# [WORK TO COMPLETE]
Reproduce every line of the records below word for word, leaving out the pictures.

** START **

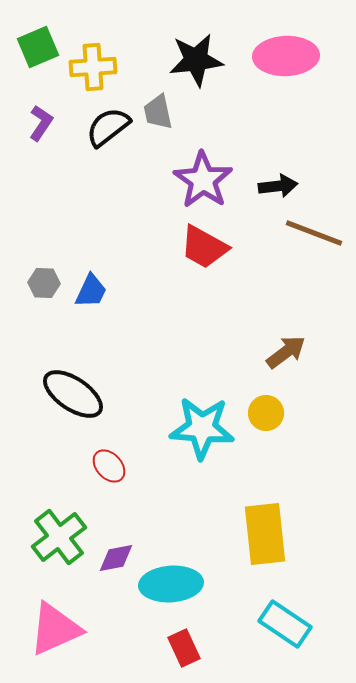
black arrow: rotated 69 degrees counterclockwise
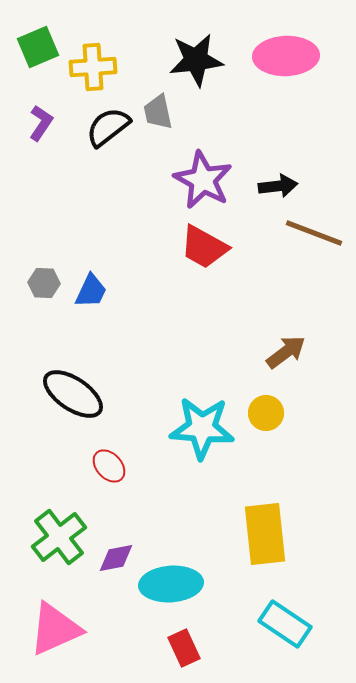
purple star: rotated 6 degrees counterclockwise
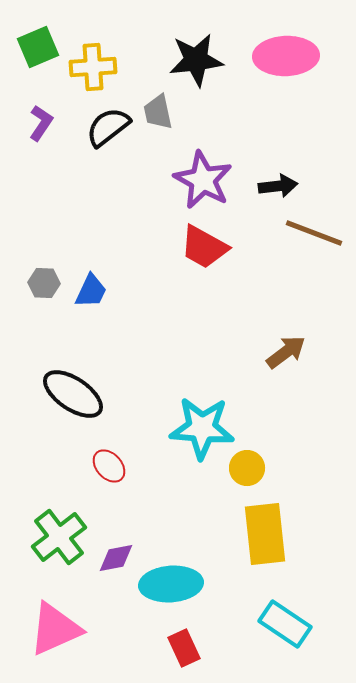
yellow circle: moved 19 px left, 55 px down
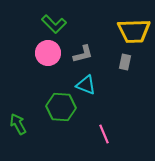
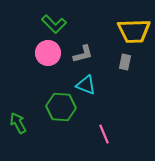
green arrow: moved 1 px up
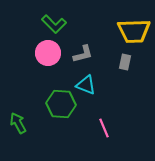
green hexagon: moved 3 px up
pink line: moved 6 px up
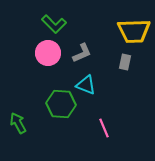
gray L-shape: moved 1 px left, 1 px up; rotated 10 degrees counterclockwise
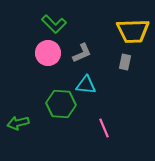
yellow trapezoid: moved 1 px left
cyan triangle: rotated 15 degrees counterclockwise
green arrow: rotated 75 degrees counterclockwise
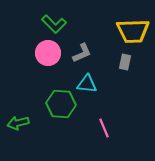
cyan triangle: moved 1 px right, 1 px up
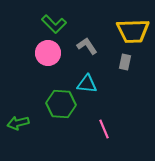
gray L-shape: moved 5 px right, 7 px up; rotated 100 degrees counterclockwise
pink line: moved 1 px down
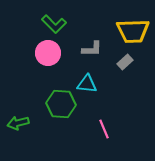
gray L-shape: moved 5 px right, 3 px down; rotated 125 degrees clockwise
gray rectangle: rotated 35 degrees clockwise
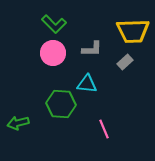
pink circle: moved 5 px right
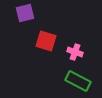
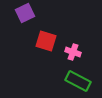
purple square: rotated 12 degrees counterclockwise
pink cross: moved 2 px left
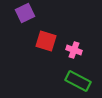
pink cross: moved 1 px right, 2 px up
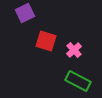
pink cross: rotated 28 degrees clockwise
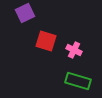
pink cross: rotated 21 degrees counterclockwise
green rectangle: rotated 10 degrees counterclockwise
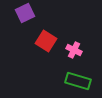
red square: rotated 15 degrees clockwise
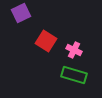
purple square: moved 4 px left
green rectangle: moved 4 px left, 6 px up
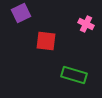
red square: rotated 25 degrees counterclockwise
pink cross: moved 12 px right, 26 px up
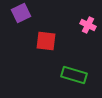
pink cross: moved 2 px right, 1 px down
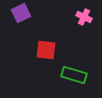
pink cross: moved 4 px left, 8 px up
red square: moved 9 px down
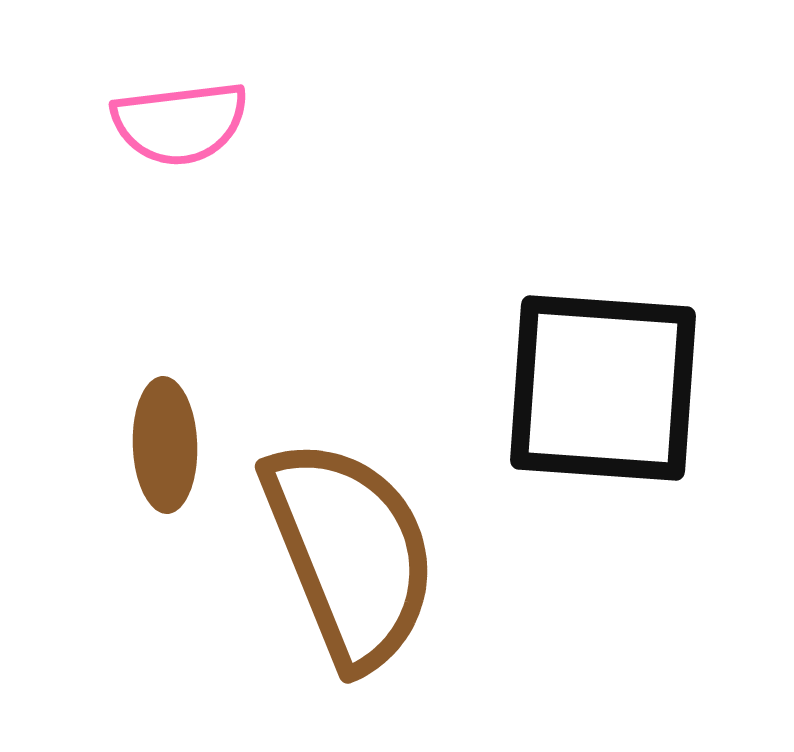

** END **

# [IN RESPONSE]
black arrow: rotated 69 degrees counterclockwise
purple star: rotated 6 degrees counterclockwise
yellow circle: moved 19 px left, 55 px down
green arrow: moved 1 px up
green hexagon: moved 3 px up
pink line: moved 6 px up
gray L-shape: moved 1 px left, 1 px up; rotated 10 degrees counterclockwise
yellow trapezoid: moved 1 px left
cyan triangle: rotated 15 degrees counterclockwise
green arrow: rotated 75 degrees counterclockwise
cyan triangle: moved 1 px right, 1 px up
gray L-shape: moved 5 px right, 7 px up; rotated 100 degrees counterclockwise
pink line: moved 1 px down
gray L-shape: moved 5 px right, 3 px down; rotated 125 degrees clockwise
gray rectangle: rotated 35 degrees clockwise
pink circle: moved 5 px right
purple square: rotated 12 degrees counterclockwise
pink cross: moved 2 px left
pink cross: moved 1 px right, 2 px up
pink cross: rotated 28 degrees clockwise
pink cross: rotated 21 degrees counterclockwise
green rectangle: rotated 10 degrees counterclockwise
red square: rotated 15 degrees clockwise
purple square: moved 4 px left
green rectangle: moved 4 px left, 6 px up
red square: rotated 25 degrees counterclockwise
pink cross: moved 12 px right, 26 px up
pink cross: moved 2 px right, 1 px down
pink cross: moved 4 px left, 8 px up
red square: moved 9 px down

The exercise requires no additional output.